- **DIRECTIONS FOR THIS TASK**
Please set down every entry again exactly as it stands, without the pictures.

- **TASK INPUTS**
◆ ◆ ◆ ◆ ◆

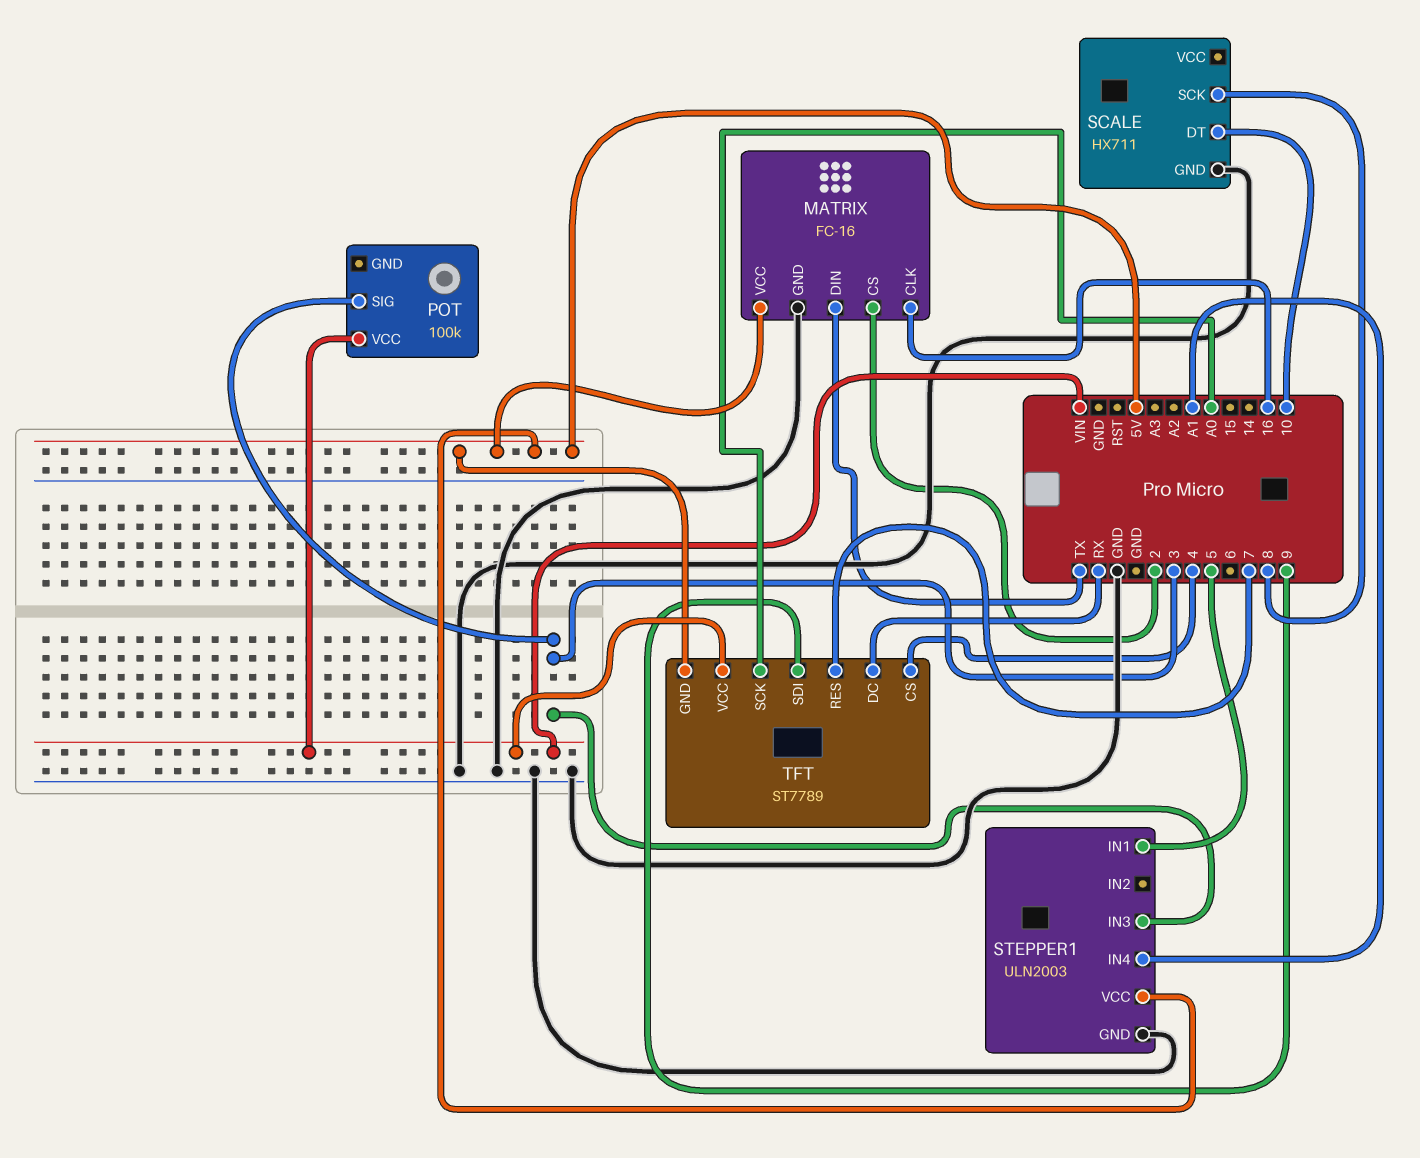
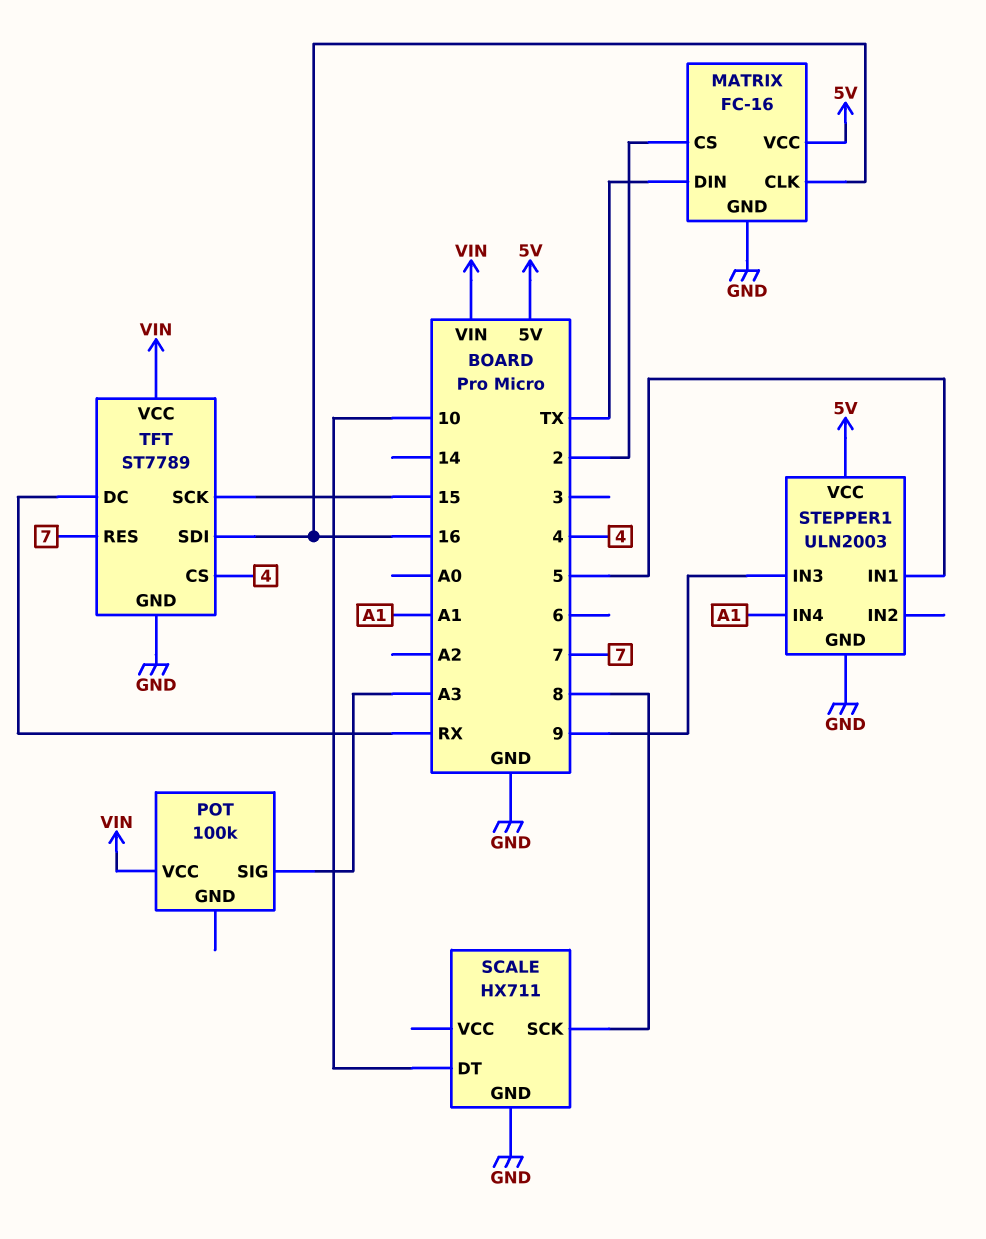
POT pin SIG: 3 -> A3
STEPPER1 pin IN3: 3 -> 9
TFT pin GND: 5V -> GND
TFT pin SCK: A0 -> 15
TFT pin SDI: 9 -> 16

◆ ◆ ◆ ◆ ◆

- **TASK OUTPUT**
POT pin SIG: 3 -> A3
STEPPER1 pin IN3: 3 -> 9
TFT pin GND: 5V -> GND
TFT pin SCK: A0 -> 15
TFT pin SDI: 9 -> 16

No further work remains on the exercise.